(Items from a data source)
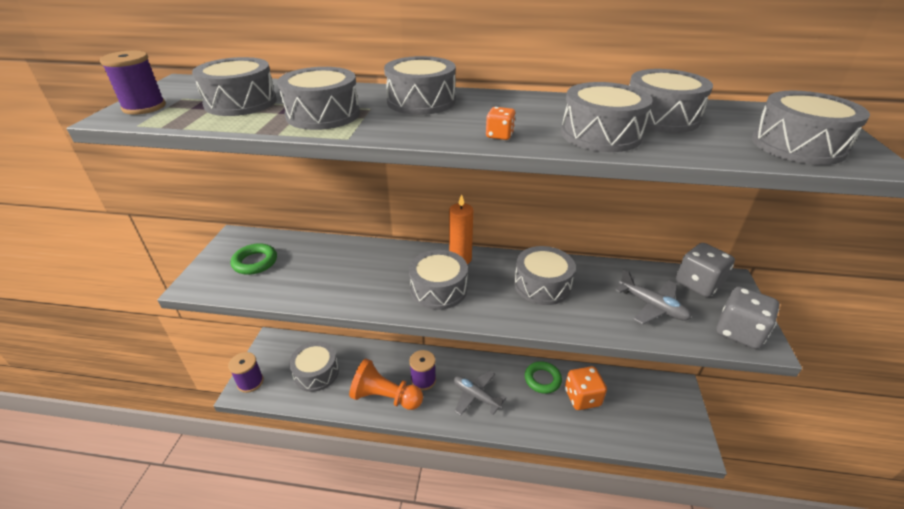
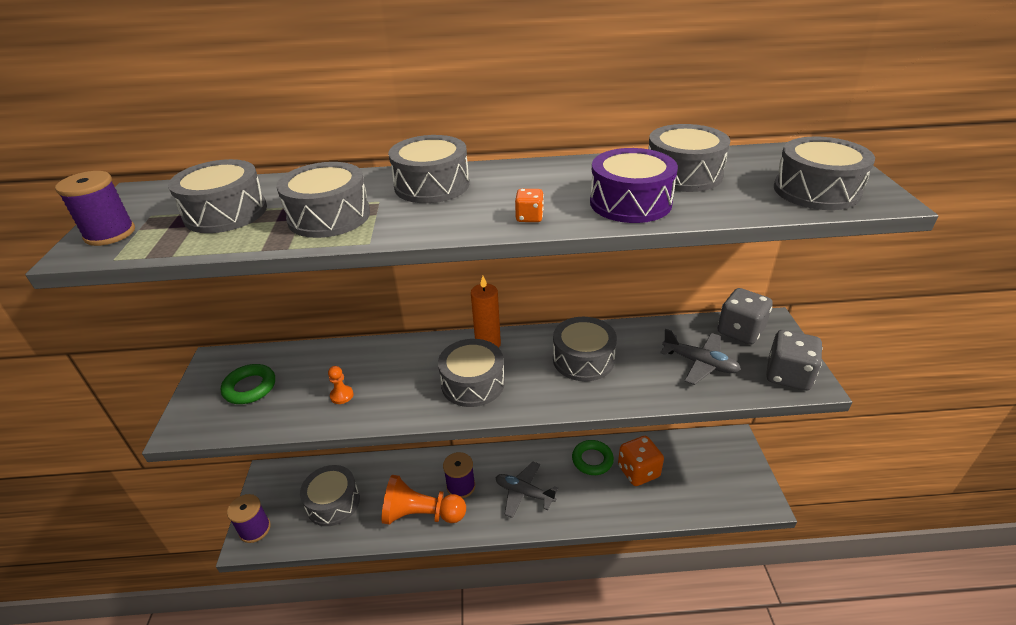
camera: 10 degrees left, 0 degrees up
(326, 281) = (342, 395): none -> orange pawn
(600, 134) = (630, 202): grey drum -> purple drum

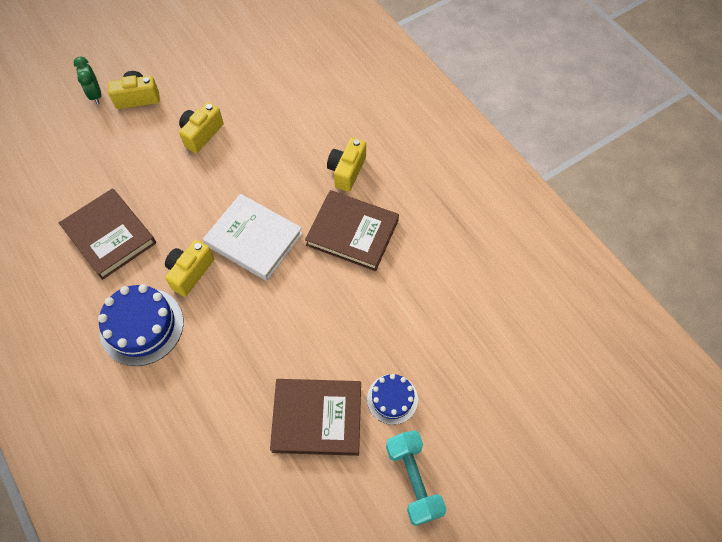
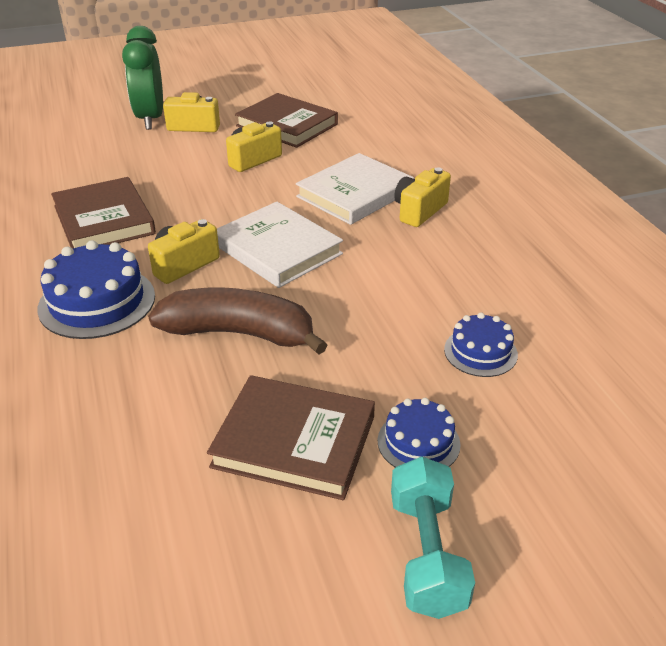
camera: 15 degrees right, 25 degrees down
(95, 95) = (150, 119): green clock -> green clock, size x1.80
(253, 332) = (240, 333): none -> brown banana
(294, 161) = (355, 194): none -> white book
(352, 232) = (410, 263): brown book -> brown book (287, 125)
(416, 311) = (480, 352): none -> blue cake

---

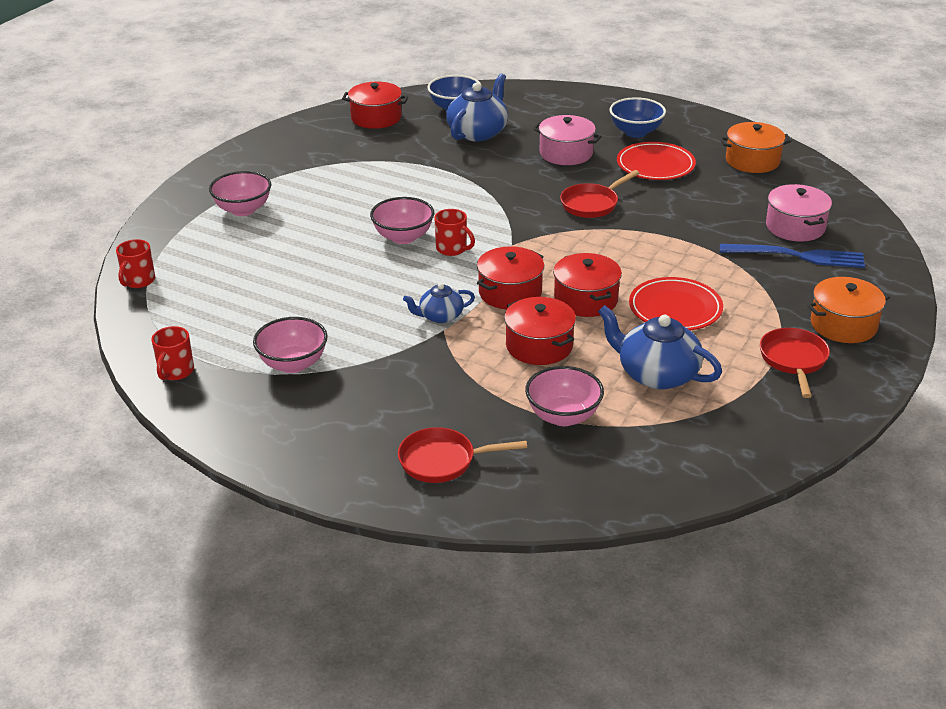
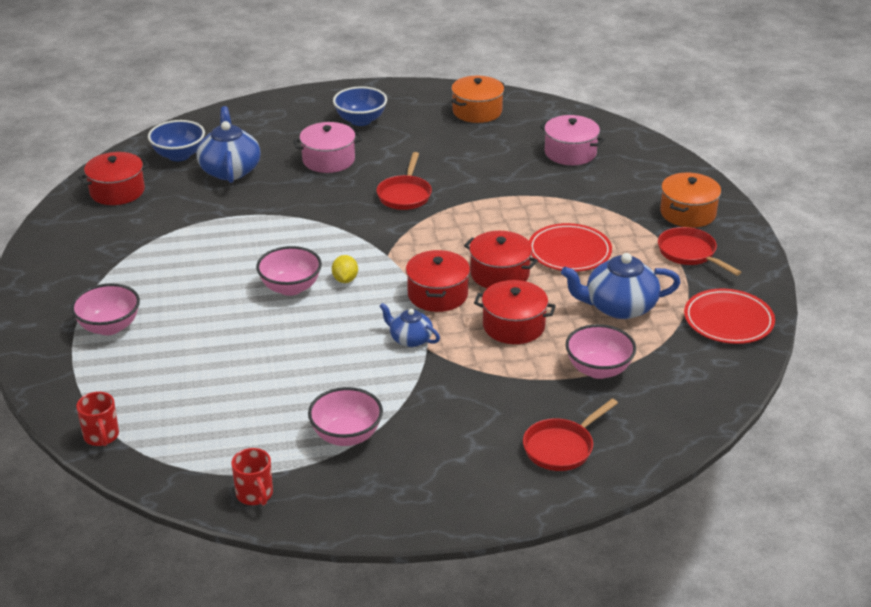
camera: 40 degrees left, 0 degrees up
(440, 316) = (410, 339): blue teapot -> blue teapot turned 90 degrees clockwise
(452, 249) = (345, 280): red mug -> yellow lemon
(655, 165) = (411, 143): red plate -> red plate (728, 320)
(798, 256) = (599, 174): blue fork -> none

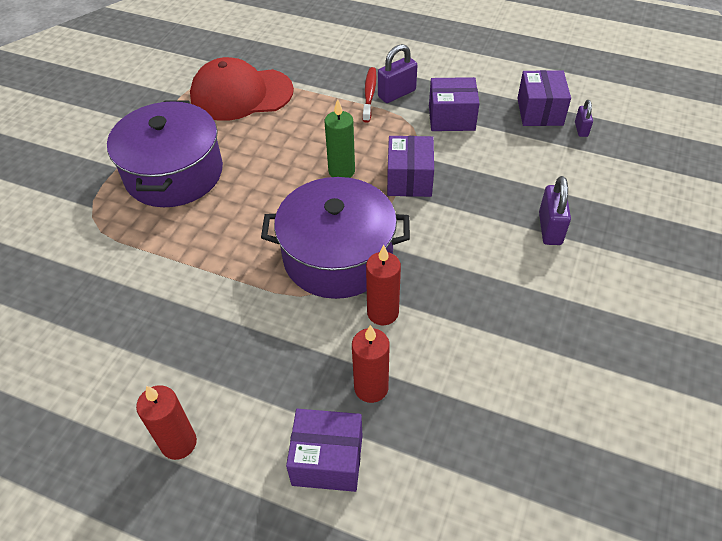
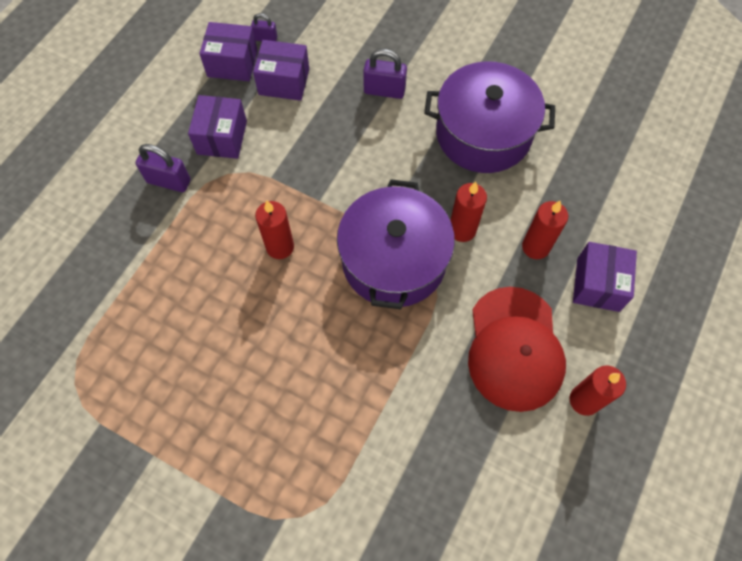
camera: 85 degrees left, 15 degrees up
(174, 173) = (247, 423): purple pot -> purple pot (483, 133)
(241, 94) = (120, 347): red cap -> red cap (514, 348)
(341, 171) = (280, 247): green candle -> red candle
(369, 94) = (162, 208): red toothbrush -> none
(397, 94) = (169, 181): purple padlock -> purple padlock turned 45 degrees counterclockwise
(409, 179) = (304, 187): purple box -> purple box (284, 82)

---

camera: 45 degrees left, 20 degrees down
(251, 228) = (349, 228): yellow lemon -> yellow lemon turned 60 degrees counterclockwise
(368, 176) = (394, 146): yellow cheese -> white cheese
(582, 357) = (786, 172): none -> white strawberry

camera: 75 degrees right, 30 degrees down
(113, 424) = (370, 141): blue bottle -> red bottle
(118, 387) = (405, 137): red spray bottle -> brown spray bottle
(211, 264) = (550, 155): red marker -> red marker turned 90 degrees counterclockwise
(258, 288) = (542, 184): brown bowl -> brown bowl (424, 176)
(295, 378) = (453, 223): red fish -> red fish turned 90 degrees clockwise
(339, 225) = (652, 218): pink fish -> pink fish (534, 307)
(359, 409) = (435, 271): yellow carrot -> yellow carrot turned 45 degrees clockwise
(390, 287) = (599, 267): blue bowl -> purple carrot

- _What this task involves_
Although pictures appear among the entries, please set down only the lines from the one with "camera: 10 degrees left, 0 degrees up" up to and including the one with "(416, 311) = (480, 352): none -> blue cake", word for word.

- _Exercise result_
camera: 10 degrees left, 0 degrees up
(326, 281) = (342, 395): none -> orange pawn
(600, 134) = (630, 202): grey drum -> purple drum

camera: 15 degrees right, 25 degrees down
(95, 95) = (150, 119): green clock -> green clock, size x1.80
(253, 332) = (240, 333): none -> brown banana
(294, 161) = (355, 194): none -> white book
(352, 232) = (410, 263): brown book -> brown book (287, 125)
(416, 311) = (480, 352): none -> blue cake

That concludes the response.